--- Available data ---

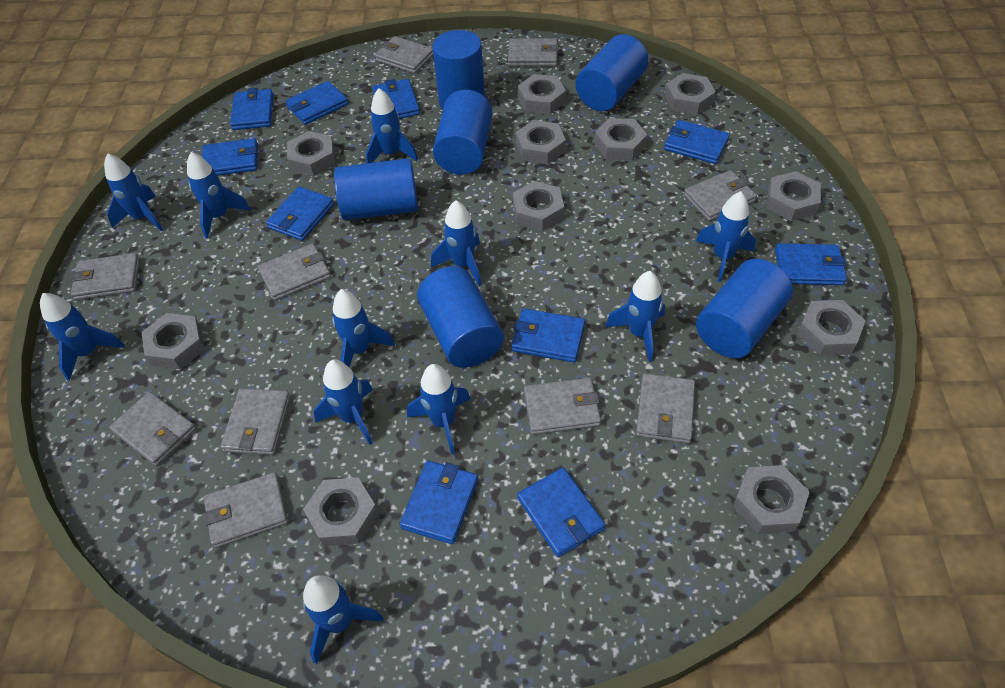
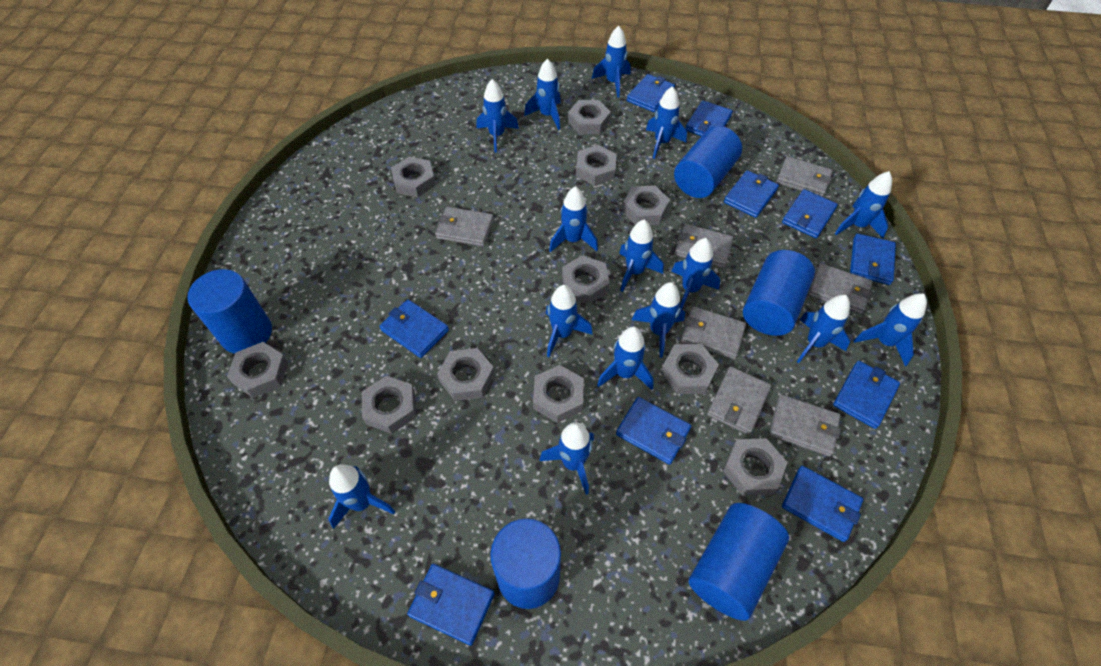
blue cylinder: 6 -> 5
blue rocket: 11 -> 15
grey wallet: 10 -> 7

---

— Exercise instructions —
Leave the images out and transcribe the rest of the material exactly.

— The completed task —
blue cylinder: 6 -> 5
blue rocket: 11 -> 15
grey wallet: 10 -> 7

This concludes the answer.